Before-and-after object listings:
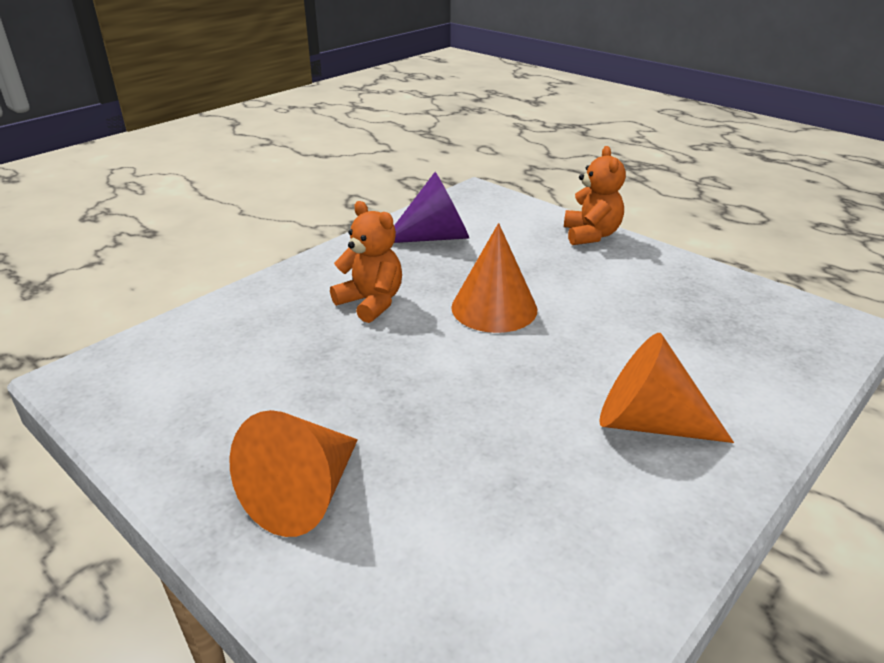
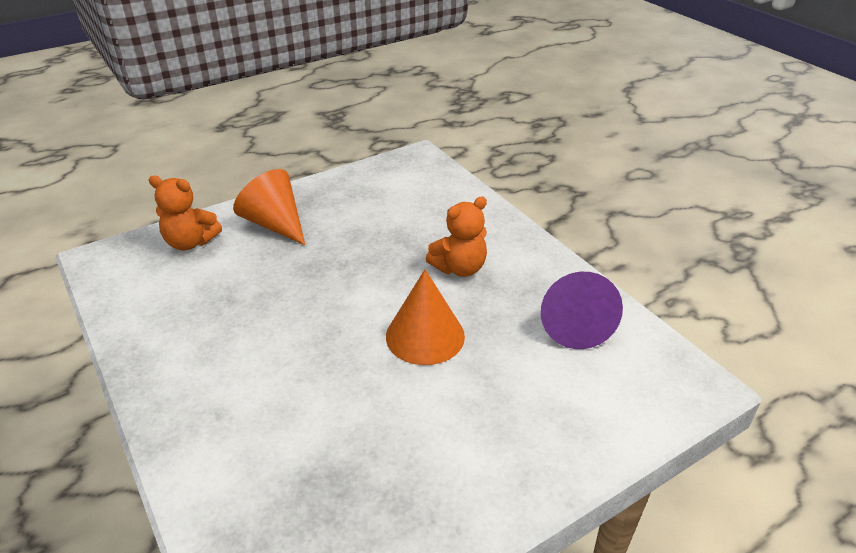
camera: 105 degrees right, 5 degrees up
(591, 235) = (558, 461): orange teddy bear -> orange teddy bear (190, 242)
(648, 422) = (234, 381): orange cone -> none

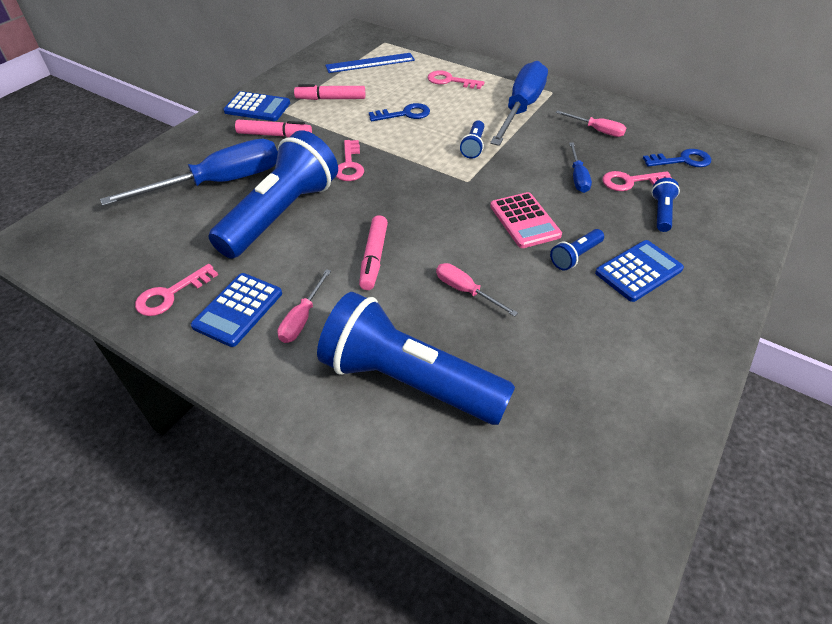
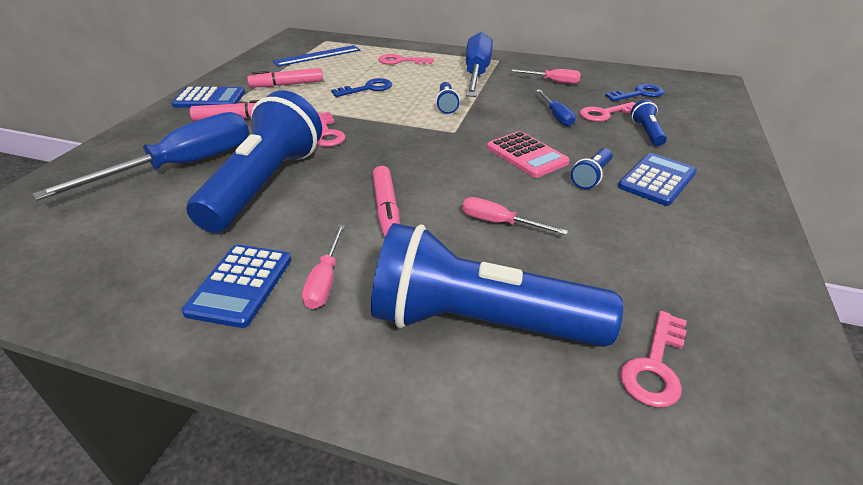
camera: 15 degrees left, 10 degrees down
(170, 294) = (145, 284): pink key -> pink key (655, 366)

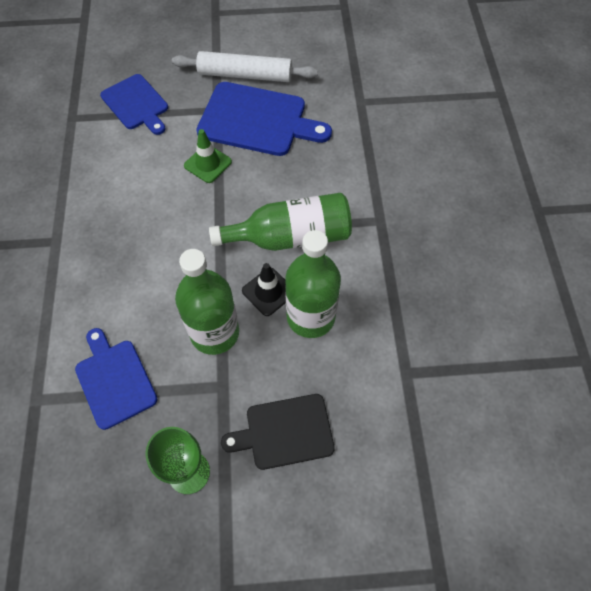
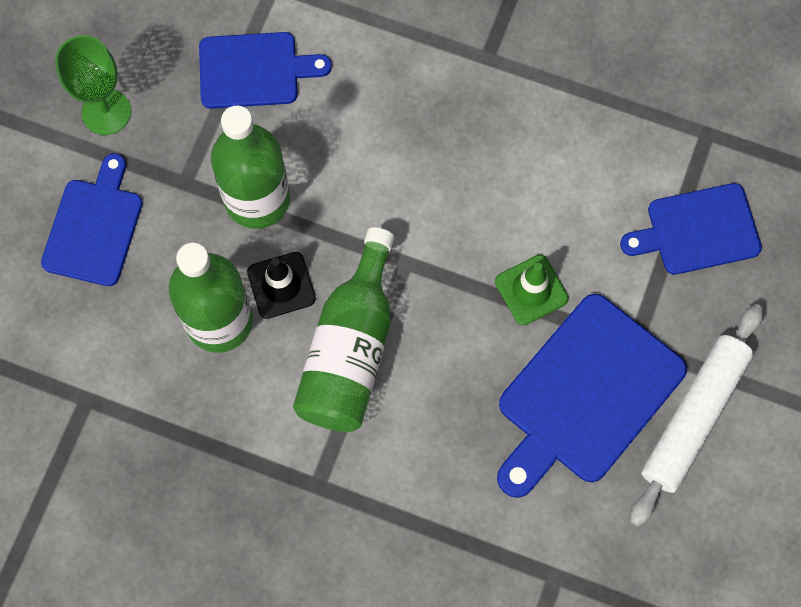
camera: 115 degrees right, 10 degrees up
(285, 432) = (94, 227): black cutting board -> blue cutting board

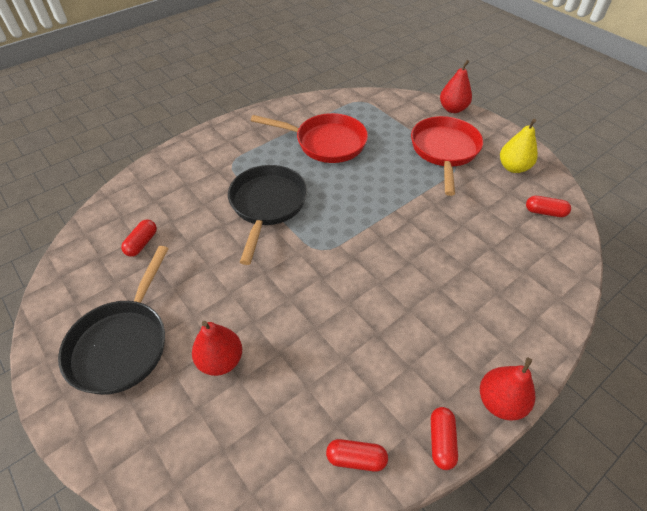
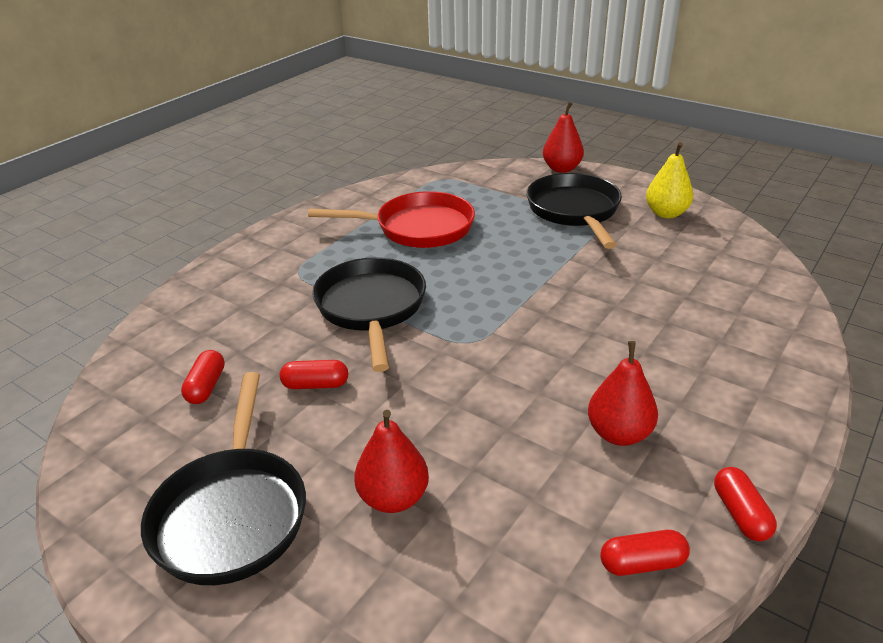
camera: 15 degrees left, 15 degrees down
(444, 151) = (574, 211): red pan -> black pan
(500, 402) = (787, 453): red pear -> red pear (619, 434)
(545, 212) = (728, 250): red capsule -> red capsule (315, 385)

**WORK TO BE COMPLETED**
Could you retype every record exactly, leaving the pictures out?

**OUTPUT FOR THIS TASK**
camera: 105 degrees right, 5 degrees up
(591, 235) = (558, 461): orange teddy bear -> orange teddy bear (190, 242)
(648, 422) = (234, 381): orange cone -> none

camera: 15 degrees left, 10 degrees down
(170, 294) = (145, 284): pink key -> pink key (655, 366)

camera: 115 degrees right, 10 degrees up
(285, 432) = (94, 227): black cutting board -> blue cutting board

camera: 15 degrees left, 15 degrees down
(444, 151) = (574, 211): red pan -> black pan
(500, 402) = (787, 453): red pear -> red pear (619, 434)
(545, 212) = (728, 250): red capsule -> red capsule (315, 385)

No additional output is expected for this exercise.